DATASET EXCERPTS:

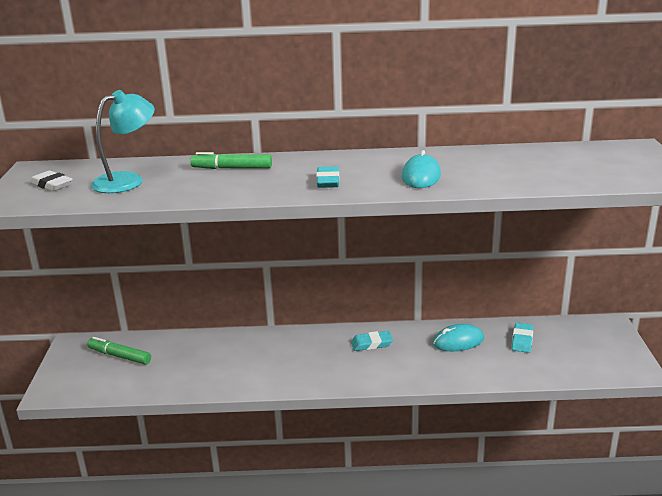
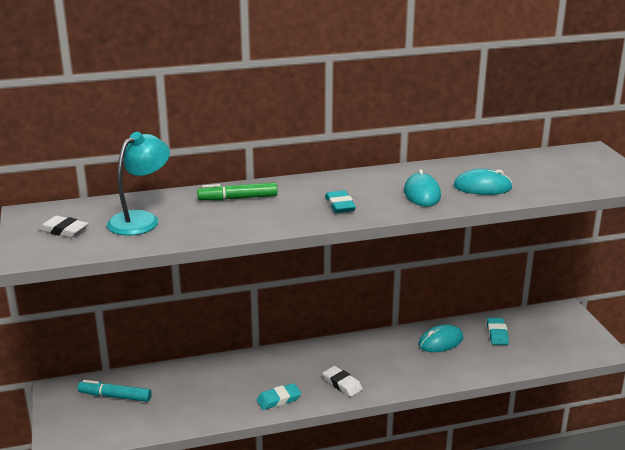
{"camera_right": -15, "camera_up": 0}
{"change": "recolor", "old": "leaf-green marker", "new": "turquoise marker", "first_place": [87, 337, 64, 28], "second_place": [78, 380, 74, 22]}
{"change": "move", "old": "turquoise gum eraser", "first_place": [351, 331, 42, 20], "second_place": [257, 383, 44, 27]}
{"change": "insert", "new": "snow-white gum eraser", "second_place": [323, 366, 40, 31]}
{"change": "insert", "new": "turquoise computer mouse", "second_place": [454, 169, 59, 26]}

WHAT THE TASK ASKS: Pull every line with the string "insert" from the data above.

WRITTEN RESPONSE:
{"change": "insert", "new": "snow-white gum eraser", "second_place": [323, 366, 40, 31]}
{"change": "insert", "new": "turquoise computer mouse", "second_place": [454, 169, 59, 26]}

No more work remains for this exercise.